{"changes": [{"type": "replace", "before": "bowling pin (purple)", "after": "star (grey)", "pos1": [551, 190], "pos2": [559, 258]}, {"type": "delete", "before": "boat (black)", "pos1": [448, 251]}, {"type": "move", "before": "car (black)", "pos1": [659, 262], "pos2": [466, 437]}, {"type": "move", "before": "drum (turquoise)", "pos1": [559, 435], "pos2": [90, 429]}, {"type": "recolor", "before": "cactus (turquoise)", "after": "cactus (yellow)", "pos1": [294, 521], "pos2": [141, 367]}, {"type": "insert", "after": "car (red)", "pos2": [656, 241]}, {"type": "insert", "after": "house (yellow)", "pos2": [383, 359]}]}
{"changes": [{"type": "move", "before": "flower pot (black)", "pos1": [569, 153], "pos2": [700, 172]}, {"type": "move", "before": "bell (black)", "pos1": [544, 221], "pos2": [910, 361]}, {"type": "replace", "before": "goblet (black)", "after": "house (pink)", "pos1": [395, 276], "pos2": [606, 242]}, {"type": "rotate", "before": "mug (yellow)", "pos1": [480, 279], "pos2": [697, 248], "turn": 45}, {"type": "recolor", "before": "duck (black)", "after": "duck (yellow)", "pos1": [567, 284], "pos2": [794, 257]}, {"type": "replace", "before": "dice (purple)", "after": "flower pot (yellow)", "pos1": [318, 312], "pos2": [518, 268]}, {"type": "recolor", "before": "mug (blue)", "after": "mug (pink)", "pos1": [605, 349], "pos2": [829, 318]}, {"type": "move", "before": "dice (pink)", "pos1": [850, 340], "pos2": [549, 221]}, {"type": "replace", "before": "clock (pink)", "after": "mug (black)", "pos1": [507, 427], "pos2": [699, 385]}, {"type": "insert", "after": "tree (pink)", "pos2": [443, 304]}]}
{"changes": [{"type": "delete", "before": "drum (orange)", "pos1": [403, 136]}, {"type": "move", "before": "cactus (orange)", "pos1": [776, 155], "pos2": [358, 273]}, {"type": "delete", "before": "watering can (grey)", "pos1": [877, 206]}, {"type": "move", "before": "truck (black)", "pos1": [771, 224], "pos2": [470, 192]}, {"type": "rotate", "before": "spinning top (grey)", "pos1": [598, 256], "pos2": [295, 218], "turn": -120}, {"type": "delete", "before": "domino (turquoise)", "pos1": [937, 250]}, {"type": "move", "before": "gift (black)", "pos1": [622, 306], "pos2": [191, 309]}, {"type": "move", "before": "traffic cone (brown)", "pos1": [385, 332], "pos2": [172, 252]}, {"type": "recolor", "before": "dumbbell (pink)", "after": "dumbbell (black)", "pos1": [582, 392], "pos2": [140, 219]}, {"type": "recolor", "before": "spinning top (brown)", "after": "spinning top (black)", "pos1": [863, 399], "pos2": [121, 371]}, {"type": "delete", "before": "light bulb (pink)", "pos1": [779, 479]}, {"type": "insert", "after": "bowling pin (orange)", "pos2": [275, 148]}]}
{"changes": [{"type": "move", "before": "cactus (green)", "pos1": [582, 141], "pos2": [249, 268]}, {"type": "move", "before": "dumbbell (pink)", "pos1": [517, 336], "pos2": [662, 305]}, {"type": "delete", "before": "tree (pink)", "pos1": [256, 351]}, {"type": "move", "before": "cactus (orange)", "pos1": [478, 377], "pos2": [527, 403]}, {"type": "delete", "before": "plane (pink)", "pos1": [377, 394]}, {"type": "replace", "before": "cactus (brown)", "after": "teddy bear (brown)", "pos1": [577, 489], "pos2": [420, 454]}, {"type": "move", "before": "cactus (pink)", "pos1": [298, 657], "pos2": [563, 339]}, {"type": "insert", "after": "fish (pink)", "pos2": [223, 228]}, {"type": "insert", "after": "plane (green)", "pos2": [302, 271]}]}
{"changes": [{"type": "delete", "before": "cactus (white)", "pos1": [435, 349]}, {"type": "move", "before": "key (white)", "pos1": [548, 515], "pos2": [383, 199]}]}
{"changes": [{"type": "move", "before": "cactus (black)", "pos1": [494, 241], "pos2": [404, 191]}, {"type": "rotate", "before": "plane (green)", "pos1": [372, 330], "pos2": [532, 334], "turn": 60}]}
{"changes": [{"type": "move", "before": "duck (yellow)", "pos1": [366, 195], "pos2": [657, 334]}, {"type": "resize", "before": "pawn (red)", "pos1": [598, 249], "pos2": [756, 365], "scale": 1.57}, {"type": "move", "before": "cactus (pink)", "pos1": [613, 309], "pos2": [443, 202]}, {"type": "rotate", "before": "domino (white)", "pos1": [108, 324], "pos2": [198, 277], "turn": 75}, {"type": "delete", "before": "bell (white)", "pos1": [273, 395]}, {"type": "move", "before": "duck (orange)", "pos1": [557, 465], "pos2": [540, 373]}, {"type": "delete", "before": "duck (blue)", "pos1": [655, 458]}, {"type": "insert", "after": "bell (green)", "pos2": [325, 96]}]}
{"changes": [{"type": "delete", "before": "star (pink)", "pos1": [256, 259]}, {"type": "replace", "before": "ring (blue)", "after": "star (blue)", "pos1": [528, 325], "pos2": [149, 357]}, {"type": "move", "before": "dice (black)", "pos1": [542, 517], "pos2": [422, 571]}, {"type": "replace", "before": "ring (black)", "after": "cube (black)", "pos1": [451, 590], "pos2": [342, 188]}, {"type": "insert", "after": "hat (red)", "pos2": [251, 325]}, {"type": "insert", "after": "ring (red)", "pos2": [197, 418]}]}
====================
[TRY IT] Each line of the listing has to be reproduced exactly.

[PROBLEM SOLUTION]
{"changes": [{"type": "replace", "before": "bowling pin (purple)", "after": "star (grey)", "pos1": [551, 190], "pos2": [559, 258]}, {"type": "delete", "before": "boat (black)", "pos1": [448, 251]}, {"type": "move", "before": "car (black)", "pos1": [659, 262], "pos2": [466, 437]}, {"type": "move", "before": "drum (turquoise)", "pos1": [559, 435], "pos2": [90, 429]}, {"type": "recolor", "before": "cactus (turquoise)", "after": "cactus (yellow)", "pos1": [294, 521], "pos2": [141, 367]}, {"type": "insert", "after": "car (red)", "pos2": [656, 241]}, {"type": "insert", "after": "house (yellow)", "pos2": [383, 359]}]}
{"changes": [{"type": "move", "before": "flower pot (black)", "pos1": [569, 153], "pos2": [700, 172]}, {"type": "move", "before": "bell (black)", "pos1": [544, 221], "pos2": [910, 361]}, {"type": "replace", "before": "goblet (black)", "after": "house (pink)", "pos1": [395, 276], "pos2": [606, 242]}, {"type": "rotate", "before": "mug (yellow)", "pos1": [480, 279], "pos2": [697, 248], "turn": 45}, {"type": "recolor", "before": "duck (black)", "after": "duck (yellow)", "pos1": [567, 284], "pos2": [794, 257]}, {"type": "replace", "before": "dice (purple)", "after": "flower pot (yellow)", "pos1": [318, 312], "pos2": [518, 268]}, {"type": "recolor", "before": "mug (blue)", "after": "mug (pink)", "pos1": [605, 349], "pos2": [829, 318]}, {"type": "move", "before": "dice (pink)", "pos1": [850, 340], "pos2": [549, 221]}, {"type": "replace", "before": "clock (pink)", "after": "mug (black)", "pos1": [507, 427], "pos2": [699, 385]}, {"type": "insert", "after": "tree (pink)", "pos2": [443, 304]}]}
{"changes": [{"type": "delete", "before": "drum (orange)", "pos1": [403, 136]}, {"type": "move", "before": "cactus (orange)", "pos1": [776, 155], "pos2": [358, 273]}, {"type": "delete", "before": "watering can (grey)", "pos1": [877, 206]}, {"type": "move", "before": "truck (black)", "pos1": [771, 224], "pos2": [470, 192]}, {"type": "rotate", "before": "spinning top (grey)", "pos1": [598, 256], "pos2": [295, 218], "turn": -120}, {"type": "delete", "before": "domino (turquoise)", "pos1": [937, 250]}, {"type": "move", "before": "gift (black)", "pos1": [622, 306], "pos2": [191, 309]}, {"type": "move", "before": "traffic cone (brown)", "pos1": [385, 332], "pos2": [172, 252]}, {"type": "recolor", "before": "dumbbell (pink)", "after": "dumbbell (black)", "pos1": [582, 392], "pos2": [140, 219]}, {"type": "recolor", "before": "spinning top (brown)", "after": "spinning top (black)", "pos1": [863, 399], "pos2": [121, 371]}, {"type": "delete", "before": "light bulb (pink)", "pos1": [779, 479]}, {"type": "insert", "after": "bowling pin (orange)", "pos2": [275, 148]}]}
{"changes": [{"type": "move", "before": "cactus (green)", "pos1": [582, 141], "pos2": [249, 268]}, {"type": "move", "before": "dumbbell (pink)", "pos1": [517, 336], "pos2": [662, 305]}, {"type": "delete", "before": "tree (pink)", "pos1": [256, 351]}, {"type": "move", "before": "cactus (orange)", "pos1": [478, 377], "pos2": [527, 403]}, {"type": "delete", "before": "plane (pink)", "pos1": [377, 394]}, {"type": "replace", "before": "cactus (brown)", "after": "teddy bear (brown)", "pos1": [577, 489], "pos2": [420, 454]}, {"type": "move", "before": "cactus (pink)", "pos1": [298, 657], "pos2": [563, 339]}, {"type": "insert", "after": "fish (pink)", "pos2": [223, 228]}, {"type": "insert", "after": "plane (green)", "pos2": [302, 271]}]}
{"changes": [{"type": "delete", "before": "cactus (white)", "pos1": [435, 349]}, {"type": "move", "before": "key (white)", "pos1": [548, 515], "pos2": [383, 199]}]}
{"changes": [{"type": "move", "before": "cactus (black)", "pos1": [494, 241], "pos2": [404, 191]}, {"type": "rotate", "before": "plane (green)", "pos1": [372, 330], "pos2": [532, 334], "turn": 60}]}
{"changes": [{"type": "move", "before": "duck (yellow)", "pos1": [366, 195], "pos2": [657, 334]}, {"type": "resize", "before": "pawn (red)", "pos1": [598, 249], "pos2": [756, 365], "scale": 1.57}, {"type": "move", "before": "cactus (pink)", "pos1": [613, 309], "pos2": [443, 202]}, {"type": "rotate", "before": "domino (white)", "pos1": [108, 324], "pos2": [198, 277], "turn": 75}, {"type": "delete", "before": "bell (white)", "pos1": [273, 395]}, {"type": "move", "before": "duck (orange)", "pos1": [557, 465], "pos2": [540, 373]}, {"type": "delete", "before": "duck (blue)", "pos1": [655, 458]}, {"type": "insert", "after": "bell (green)", "pos2": [325, 96]}]}
{"changes": [{"type": "delete", "before": "star (pink)", "pos1": [256, 259]}, {"type": "replace", "before": "ring (blue)", "after": "star (blue)", "pos1": [528, 325], "pos2": [149, 357]}, {"type": "move", "before": "dice (black)", "pos1": [542, 517], "pos2": [422, 571]}, {"type": "replace", "before": "ring (black)", "after": "cube (black)", "pos1": [451, 590], "pos2": [342, 188]}, {"type": "insert", "after": "hat (red)", "pos2": [251, 325]}, {"type": "insert", "after": "ring (red)", "pos2": [197, 418]}]}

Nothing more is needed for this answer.